◆ Required action
A faithful, word-for-word copy of the records is required, and it must contain no pictures.

§ §

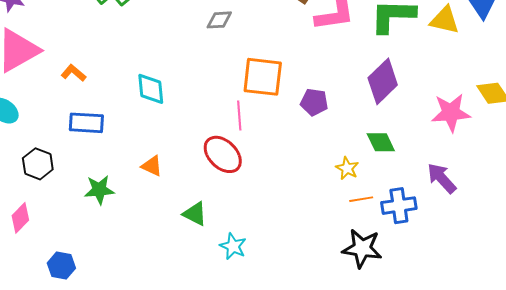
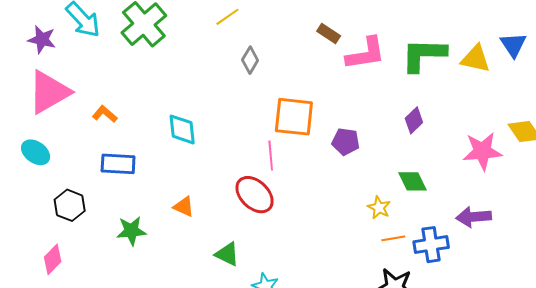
gray diamond: (219, 20) -> (250, 60), turned -56
purple diamond: (383, 81) -> (414, 120), size x0.6
purple arrow: (442, 178) -> (474, 217), turned -52

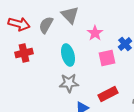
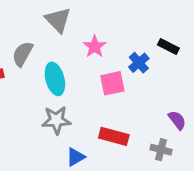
gray semicircle: (46, 25) -> (23, 54), moved
red rectangle: (108, 94) -> (114, 136), turned 42

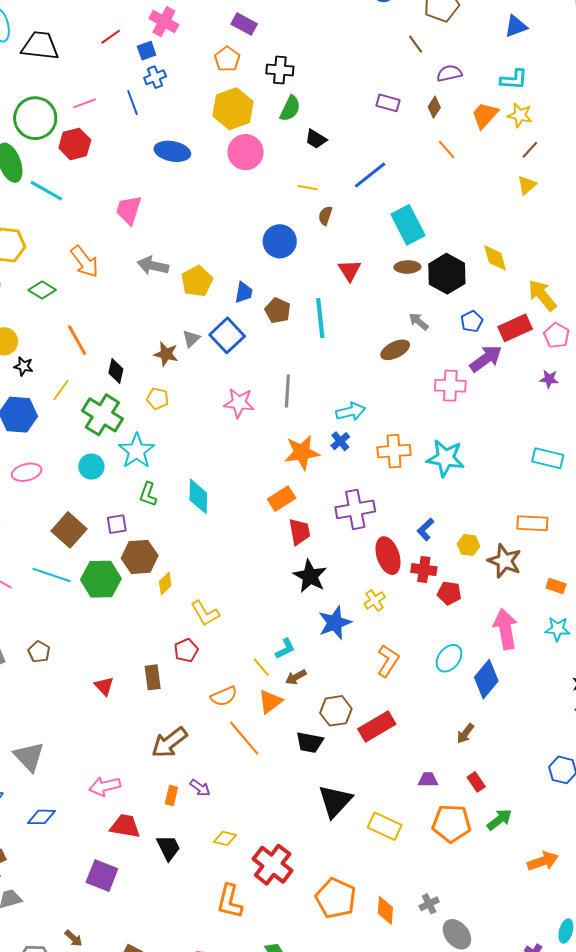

§ §

◆ Output for this exercise
gray diamond: (219, 20) -> (250, 60), turned -56
purple diamond: (383, 81) -> (414, 120), size x0.6
purple arrow: (442, 178) -> (474, 217), turned -52

gray semicircle: (46, 25) -> (23, 54), moved
red rectangle: (108, 94) -> (114, 136), turned 42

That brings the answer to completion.